### ABOUT THIS TASK
Write every line below out again exactly, images omitted.

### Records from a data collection
Start of Block

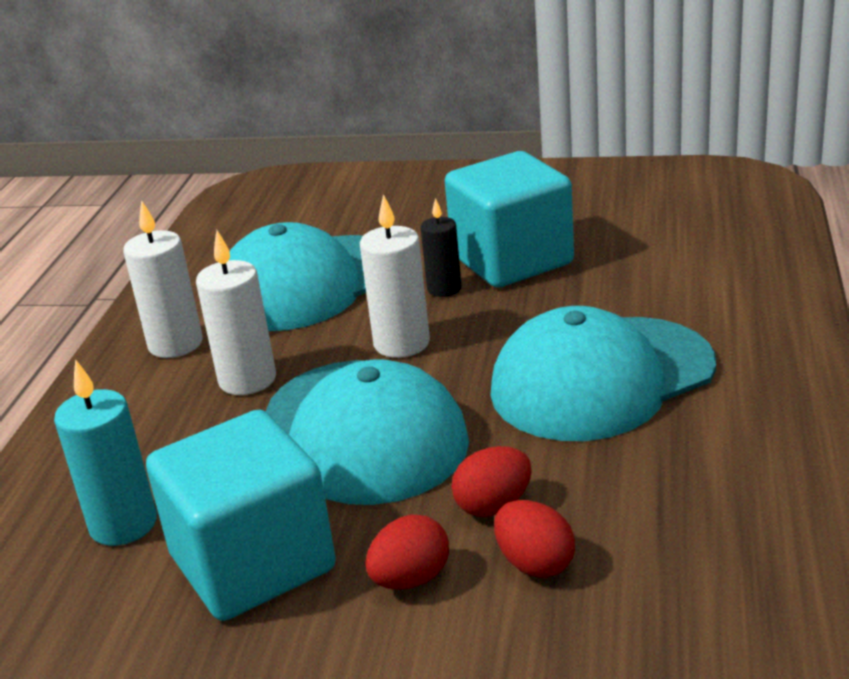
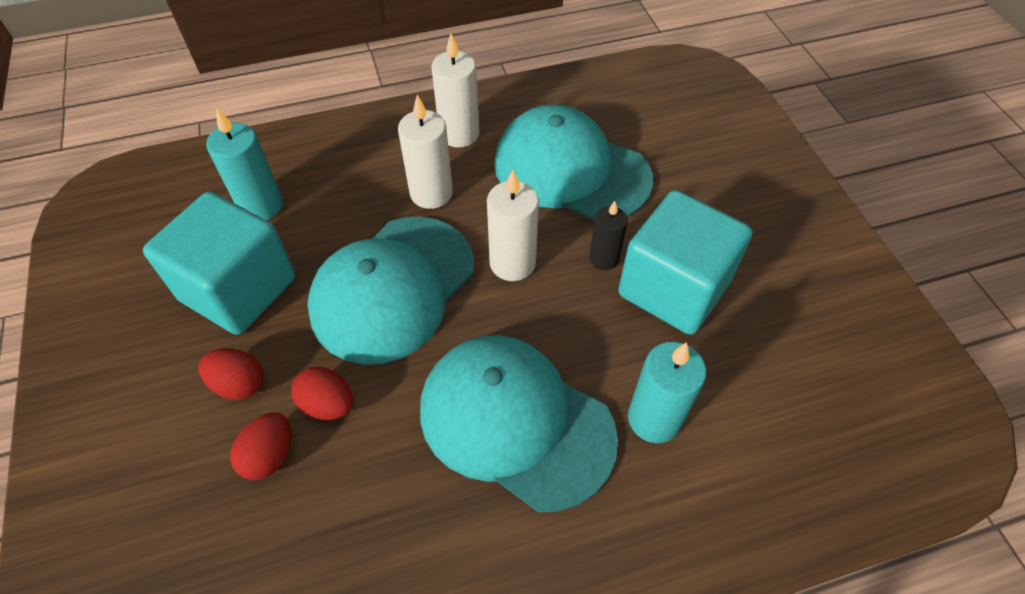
camera: 60 degrees right, 25 degrees up
none -> turquoise candle [628,342,706,443]

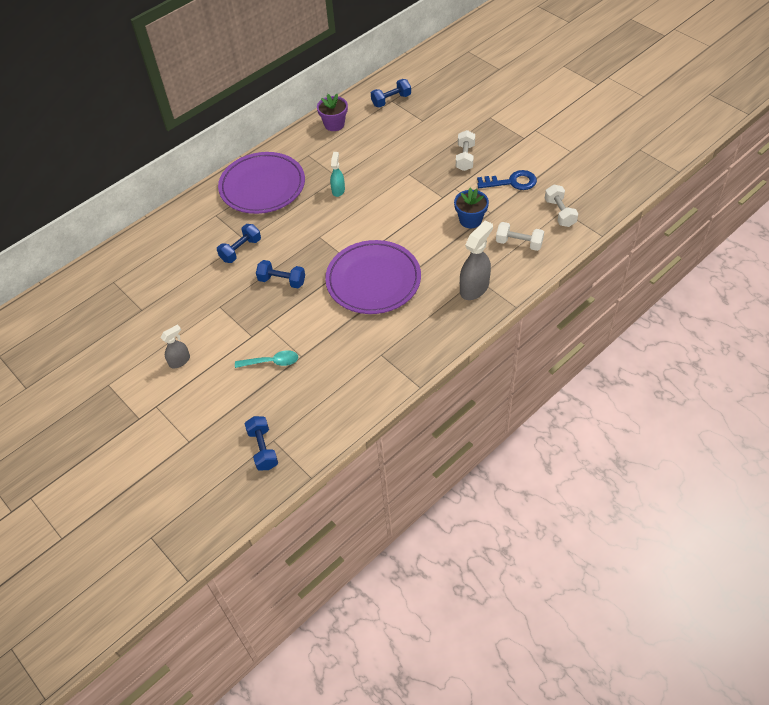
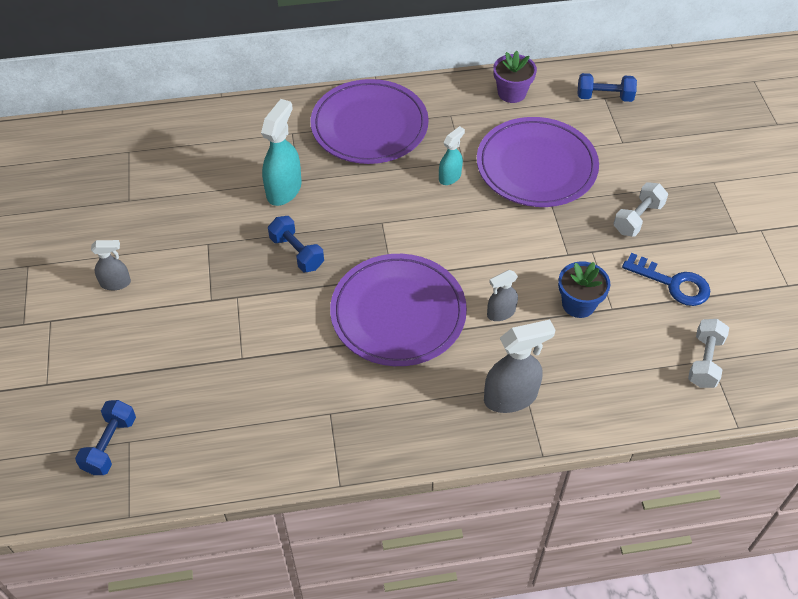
camera: 30 degrees right, 0 degrees up
blue dumbbell [217,224,261,263] -> turquoise spray bottle [261,99,302,206]
turquoise spoon [235,350,298,368] -> none
white dumbbell [496,222,544,251] -> none
none -> purple plate [477,117,599,207]
none -> grey spray bottle [487,270,518,321]

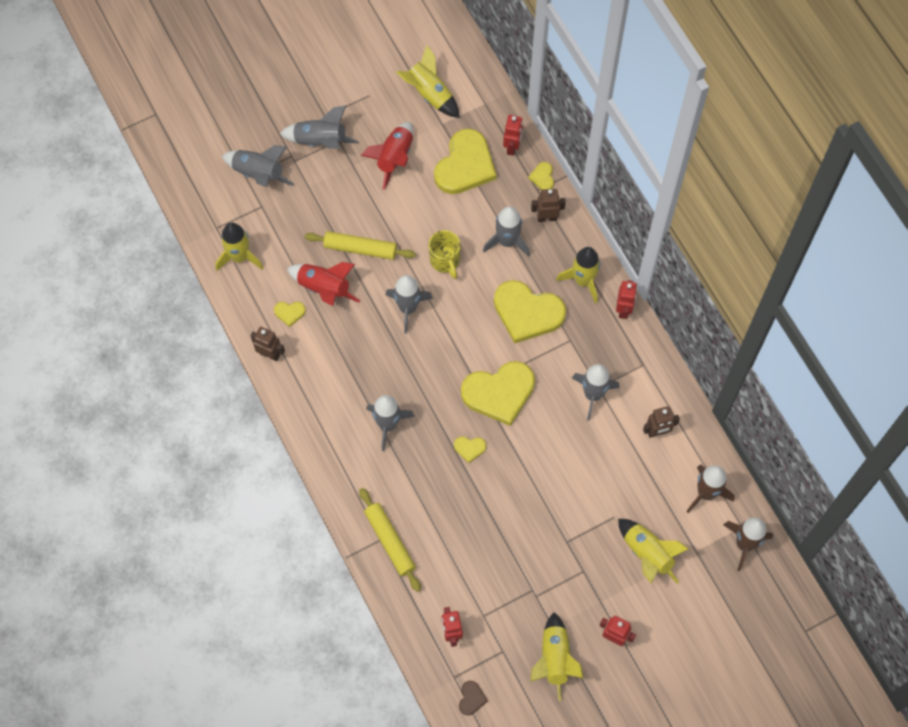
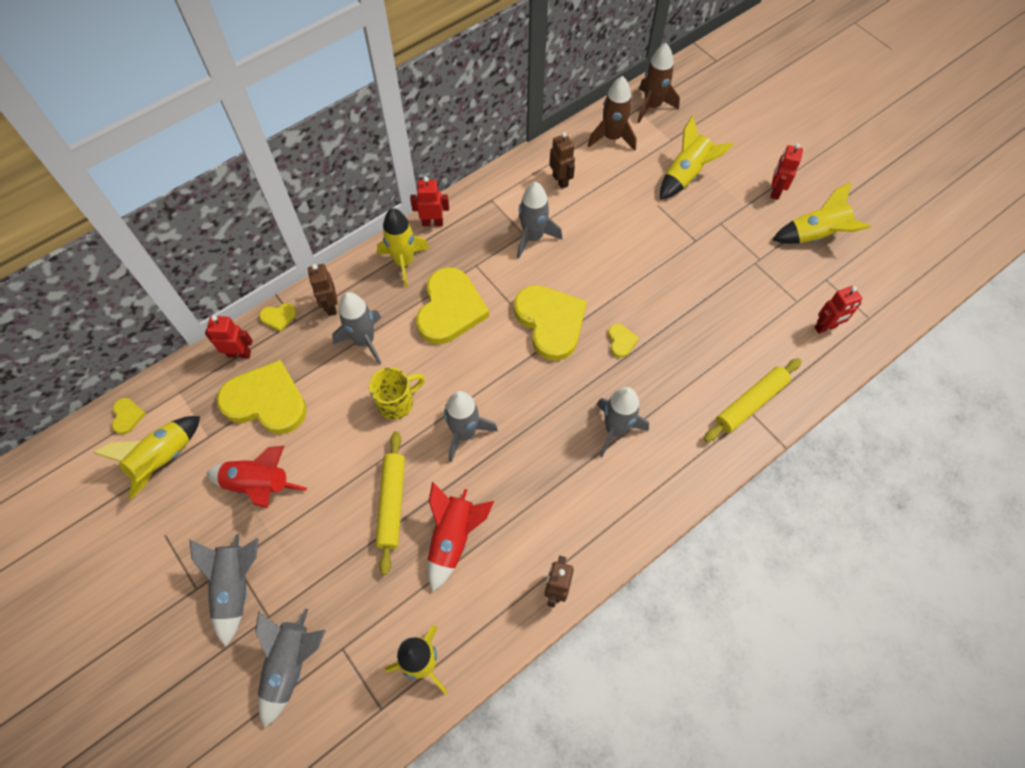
camera: 100 degrees left, 5 degrees down
yellow heart [274,302,306,327] -> yellow heart moved to [112,398,146,435]
brown heart [459,681,488,715] -> none

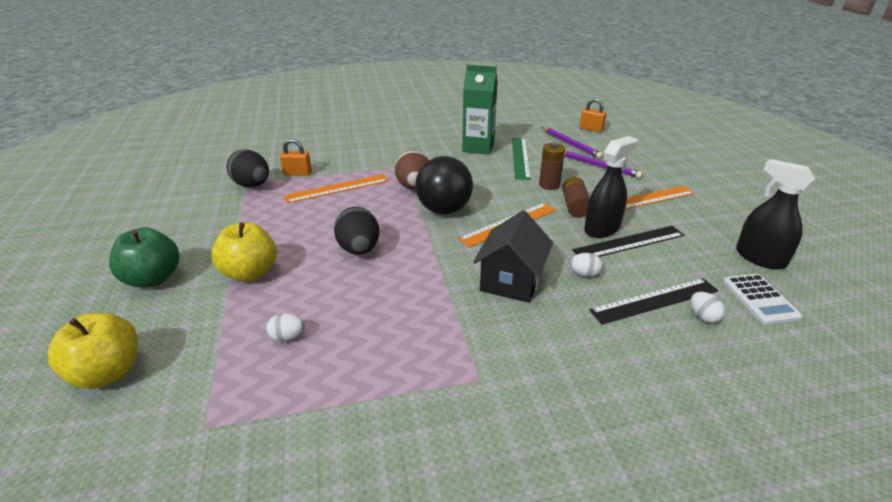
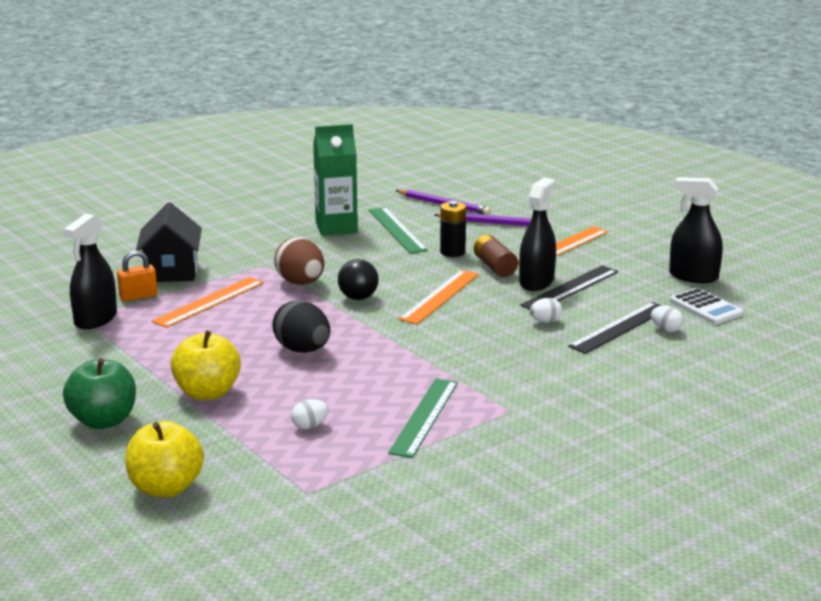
camera: 25 degrees left, 10 degrees down
black egg [227,149,269,187] -> black spray bottle [64,214,117,329]
black ball [415,156,473,214] -> black ball [338,259,379,300], size x0.60
black house [473,210,553,303] -> black house moved to [136,202,202,282]
brown battery [539,143,565,190] -> black battery [440,201,466,257]
orange padlock [579,98,607,132] -> none
none -> green ruler [388,378,458,458]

End of Block

### TASK ANSWER
camera: 60 degrees right, 25 degrees up
none -> turquoise candle [628,342,706,443]

camera: 30 degrees right, 0 degrees up
blue dumbbell [217,224,261,263] -> turquoise spray bottle [261,99,302,206]
turquoise spoon [235,350,298,368] -> none
white dumbbell [496,222,544,251] -> none
none -> purple plate [477,117,599,207]
none -> grey spray bottle [487,270,518,321]

camera: 100 degrees left, 5 degrees down
yellow heart [274,302,306,327] -> yellow heart moved to [112,398,146,435]
brown heart [459,681,488,715] -> none

camera: 25 degrees left, 10 degrees down
black egg [227,149,269,187] -> black spray bottle [64,214,117,329]
black ball [415,156,473,214] -> black ball [338,259,379,300], size x0.60
black house [473,210,553,303] -> black house moved to [136,202,202,282]
brown battery [539,143,565,190] -> black battery [440,201,466,257]
orange padlock [579,98,607,132] -> none
none -> green ruler [388,378,458,458]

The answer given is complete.